▶ **Task statement**: Copy, word for word, the lines below from the one containing "(486, 196) = (435, 244): yellow apple -> none" up to and including the one containing "(601, 286) = (357, 381): none -> green pawn", with pictures left out.

▶ **Data listing**:

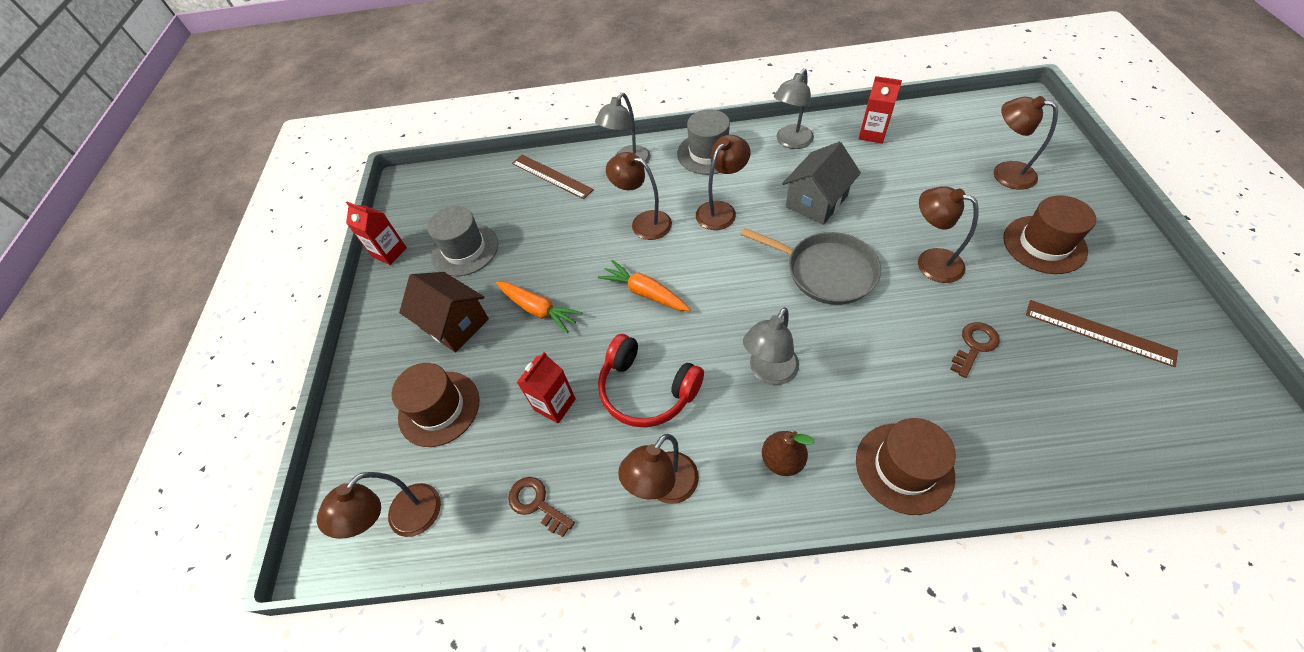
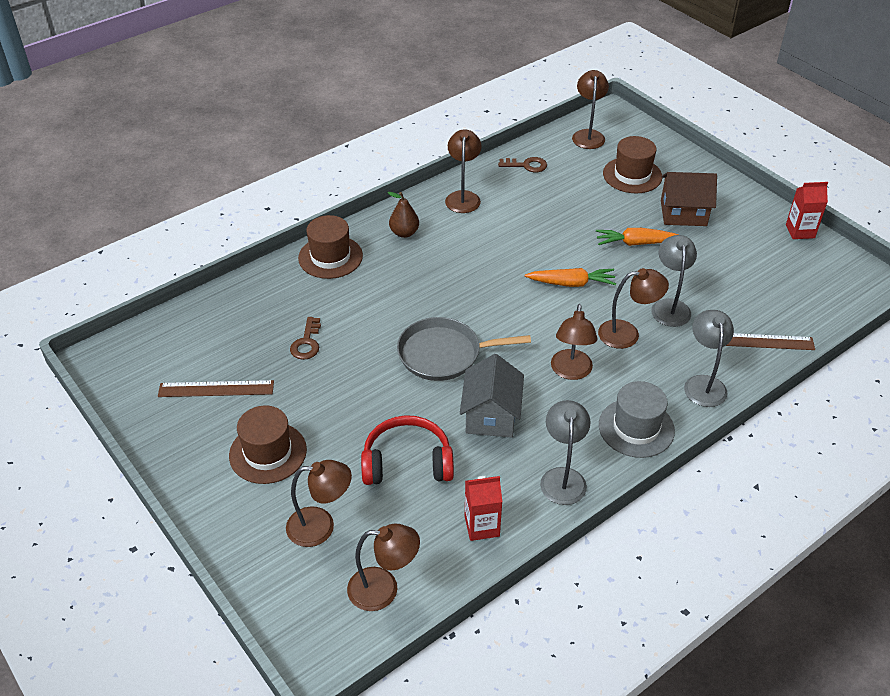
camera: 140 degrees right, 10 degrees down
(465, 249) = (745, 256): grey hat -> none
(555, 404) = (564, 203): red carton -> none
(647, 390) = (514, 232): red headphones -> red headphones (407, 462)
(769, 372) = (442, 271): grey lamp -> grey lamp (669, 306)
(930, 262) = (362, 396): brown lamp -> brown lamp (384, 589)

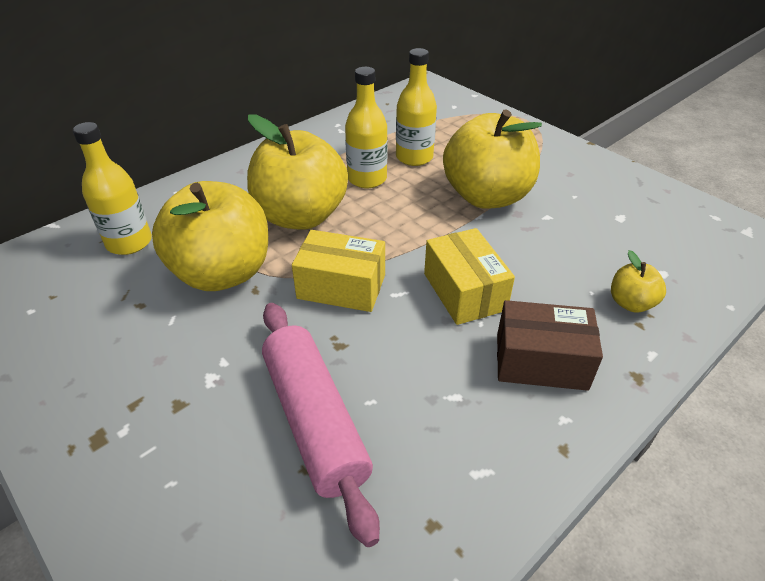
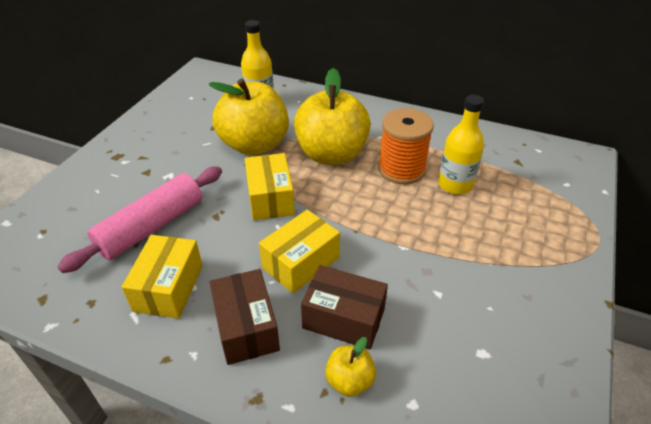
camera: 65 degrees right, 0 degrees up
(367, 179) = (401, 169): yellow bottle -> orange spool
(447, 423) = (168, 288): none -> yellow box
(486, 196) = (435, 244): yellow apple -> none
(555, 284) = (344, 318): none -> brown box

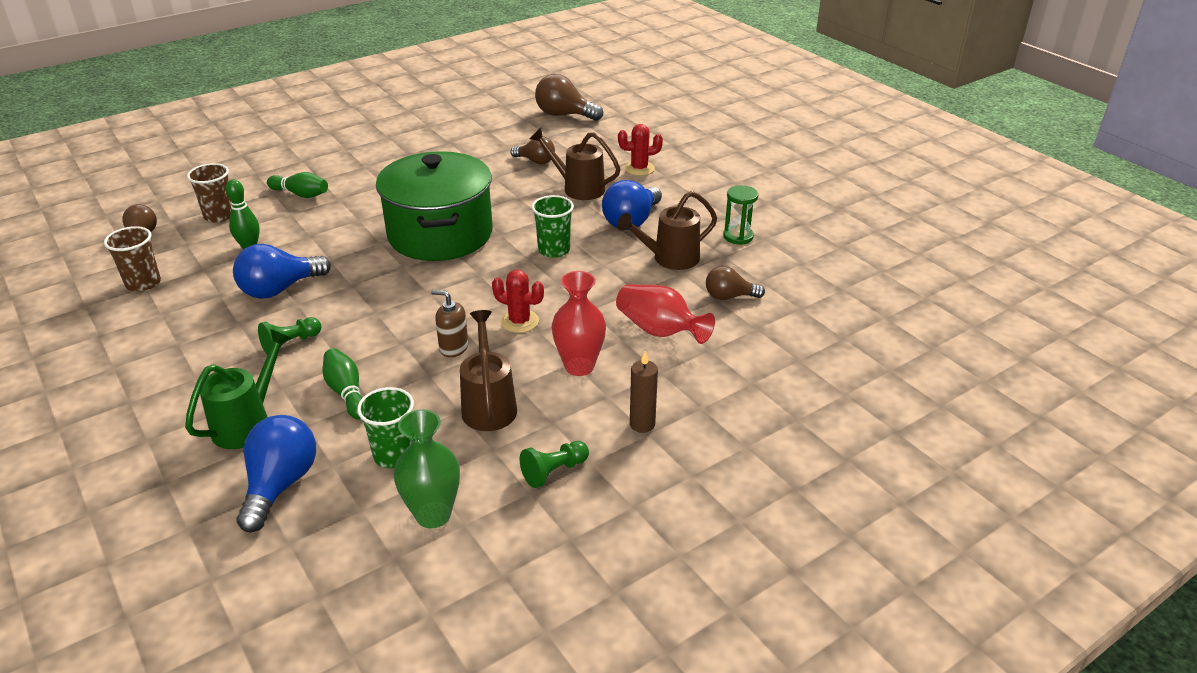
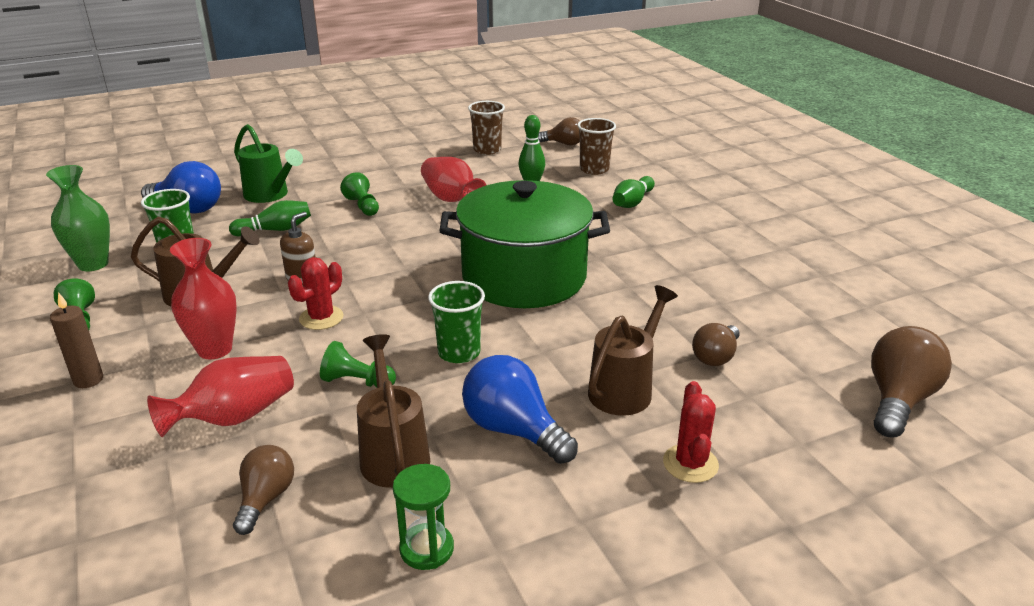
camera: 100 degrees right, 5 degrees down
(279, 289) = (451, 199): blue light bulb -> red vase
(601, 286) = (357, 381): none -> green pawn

* * *

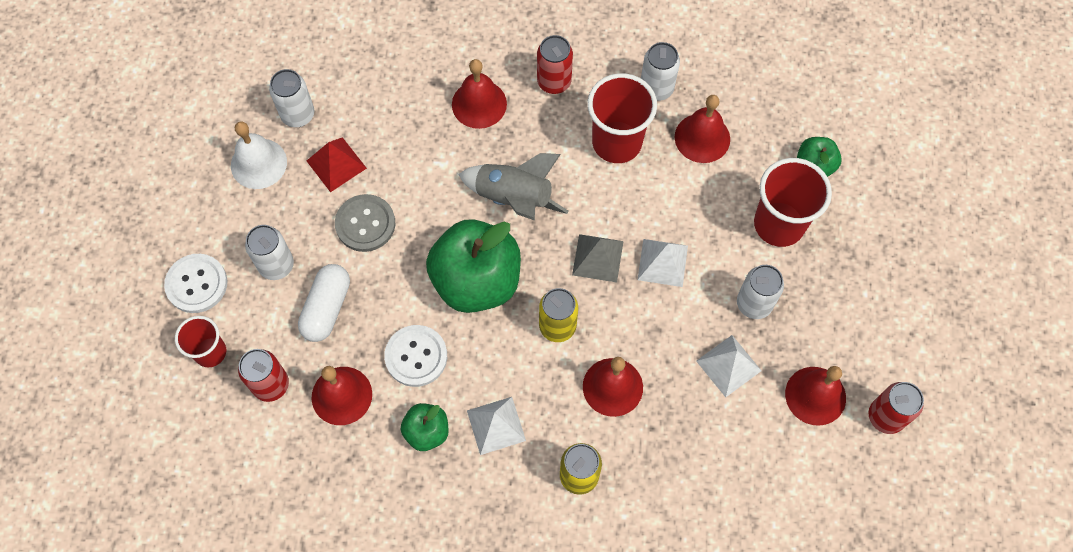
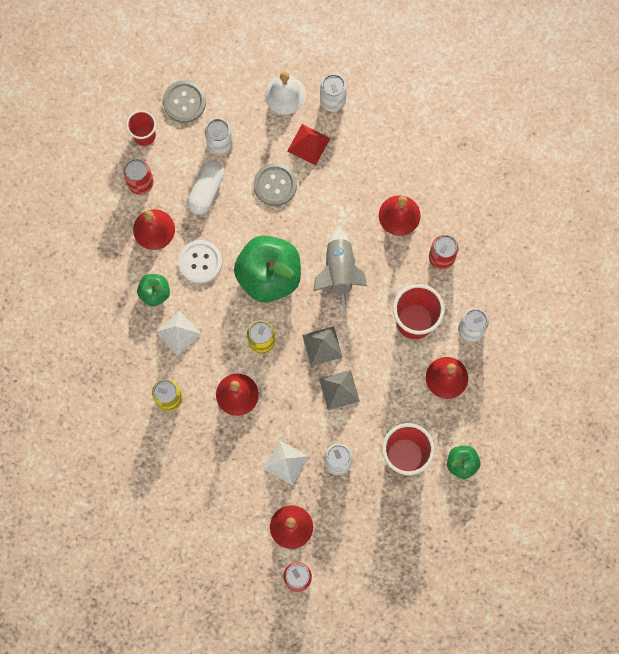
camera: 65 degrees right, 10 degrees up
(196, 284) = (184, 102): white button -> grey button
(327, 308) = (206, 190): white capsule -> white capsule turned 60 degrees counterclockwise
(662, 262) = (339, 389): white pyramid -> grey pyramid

==

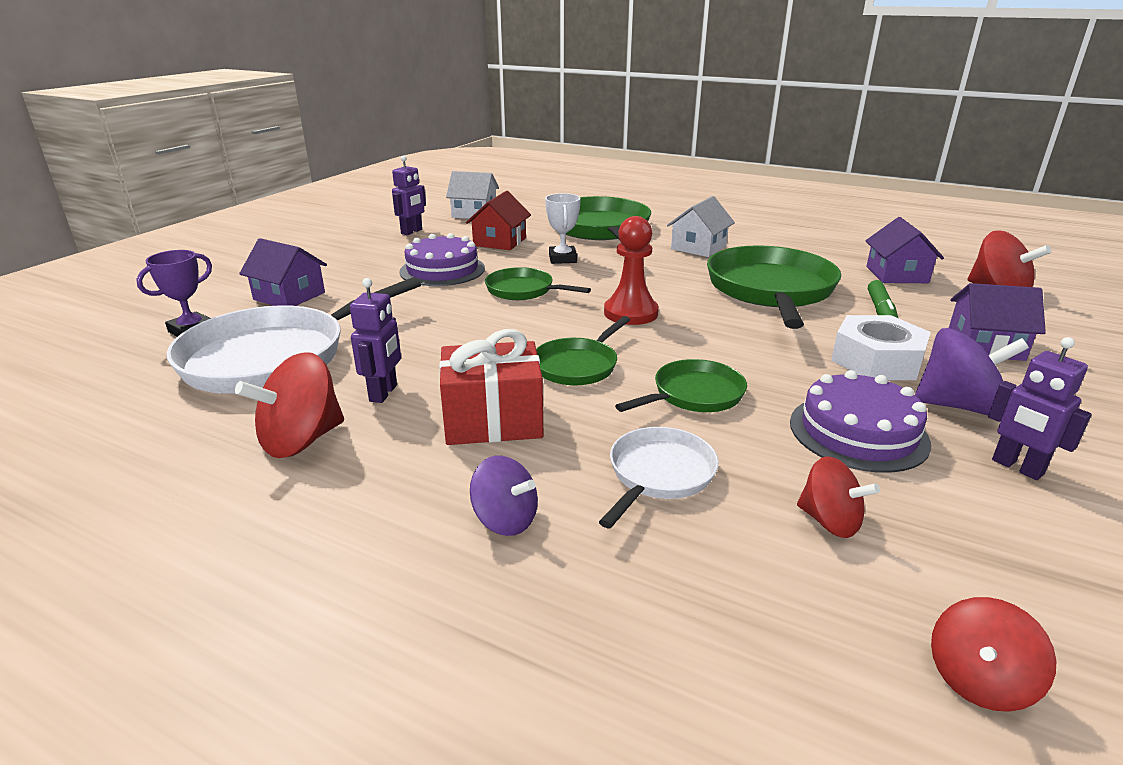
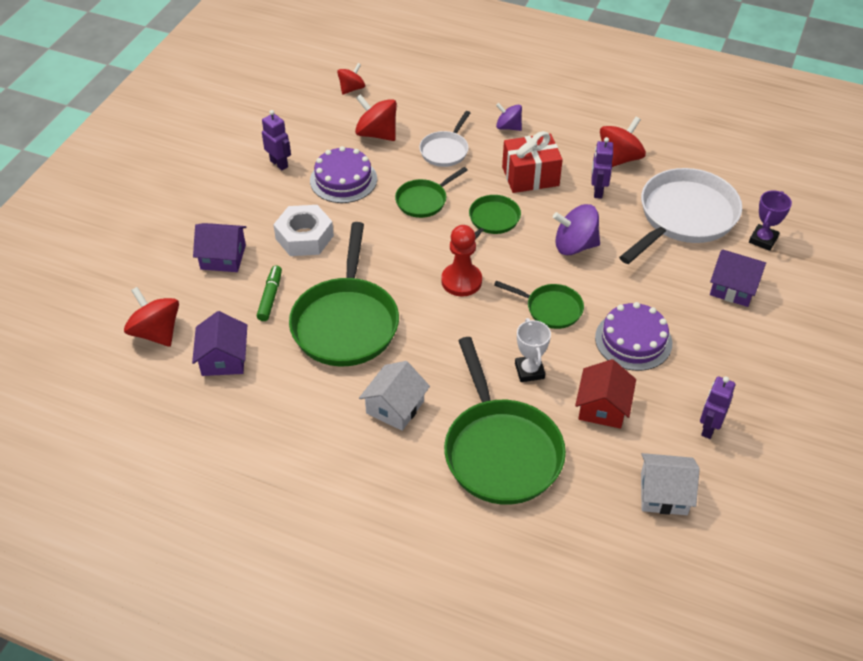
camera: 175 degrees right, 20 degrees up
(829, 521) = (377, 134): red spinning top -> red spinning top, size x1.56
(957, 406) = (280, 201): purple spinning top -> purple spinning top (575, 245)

▶ **Exercise answer**:
(486, 196) = (435, 244): yellow apple -> none
(555, 284) = (344, 318): none -> brown box

camera: 100 degrees right, 5 degrees down
(279, 289) = (451, 199): blue light bulb -> red vase
(601, 286) = (357, 381): none -> green pawn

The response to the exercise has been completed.